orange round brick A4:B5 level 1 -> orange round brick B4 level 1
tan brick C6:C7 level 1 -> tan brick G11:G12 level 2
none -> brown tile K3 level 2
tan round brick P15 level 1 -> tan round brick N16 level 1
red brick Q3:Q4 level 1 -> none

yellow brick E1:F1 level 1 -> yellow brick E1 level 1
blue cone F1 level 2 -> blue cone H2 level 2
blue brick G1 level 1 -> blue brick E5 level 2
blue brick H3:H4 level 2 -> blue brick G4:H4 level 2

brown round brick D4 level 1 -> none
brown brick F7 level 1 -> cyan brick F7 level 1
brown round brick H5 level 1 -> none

* * *

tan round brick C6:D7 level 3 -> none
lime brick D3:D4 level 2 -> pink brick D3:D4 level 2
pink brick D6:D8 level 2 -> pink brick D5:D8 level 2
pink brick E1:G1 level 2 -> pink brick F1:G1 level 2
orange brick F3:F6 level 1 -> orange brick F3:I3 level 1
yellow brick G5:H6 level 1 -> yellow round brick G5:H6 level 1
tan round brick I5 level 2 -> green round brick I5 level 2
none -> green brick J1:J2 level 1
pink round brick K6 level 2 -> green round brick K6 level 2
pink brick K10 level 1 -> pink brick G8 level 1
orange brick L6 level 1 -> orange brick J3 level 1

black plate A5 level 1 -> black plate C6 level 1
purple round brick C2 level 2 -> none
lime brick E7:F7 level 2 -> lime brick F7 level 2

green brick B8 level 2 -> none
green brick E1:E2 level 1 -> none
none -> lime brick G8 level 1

**Exercise goal**: From the records above, transcribe without alteration every line from the one with "orange round brick A4:B5" to the one with "brown round brick H5 level 1 -> none", inclusive.

**Solution to the problem**:
orange round brick A4:B5 level 1 -> orange round brick B4 level 1
tan brick C6:C7 level 1 -> tan brick G11:G12 level 2
none -> brown tile K3 level 2
tan round brick P15 level 1 -> tan round brick N16 level 1
red brick Q3:Q4 level 1 -> none

yellow brick E1:F1 level 1 -> yellow brick E1 level 1
blue cone F1 level 2 -> blue cone H2 level 2
blue brick G1 level 1 -> blue brick E5 level 2
blue brick H3:H4 level 2 -> blue brick G4:H4 level 2

brown round brick D4 level 1 -> none
brown brick F7 level 1 -> cyan brick F7 level 1
brown round brick H5 level 1 -> none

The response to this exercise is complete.